- [TASK ITEM]
A verbatim copy of the listing is needed; pictures are to be left out.

- [RAW DATA]
++++++++++

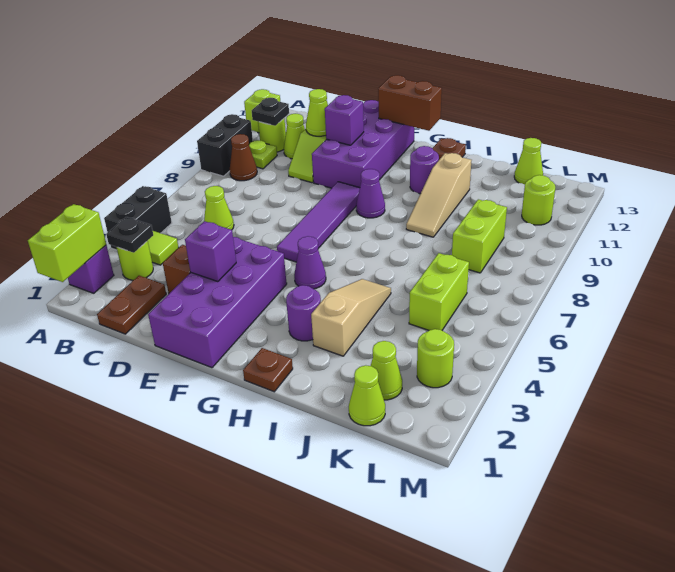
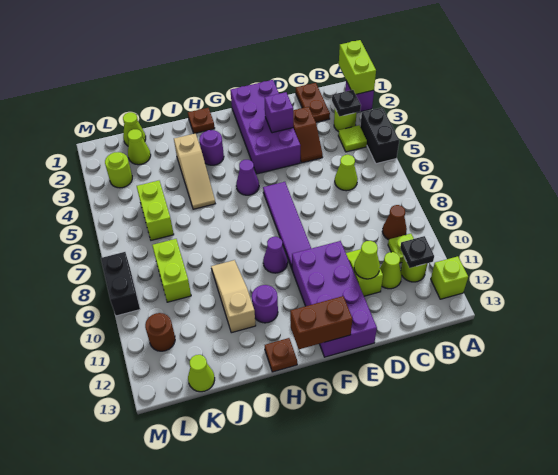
black brick A9:A10 level 1 -> black brick M8:M9 level 1
purple brick E11 level 2 -> none
lime round brick L11 level 1 -> brown round brick L11 level 1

++++++++++

- [REPLY]
black brick A9:A10 level 1 -> black brick M8:M9 level 1
purple brick E11 level 2 -> none
lime round brick L11 level 1 -> brown round brick L11 level 1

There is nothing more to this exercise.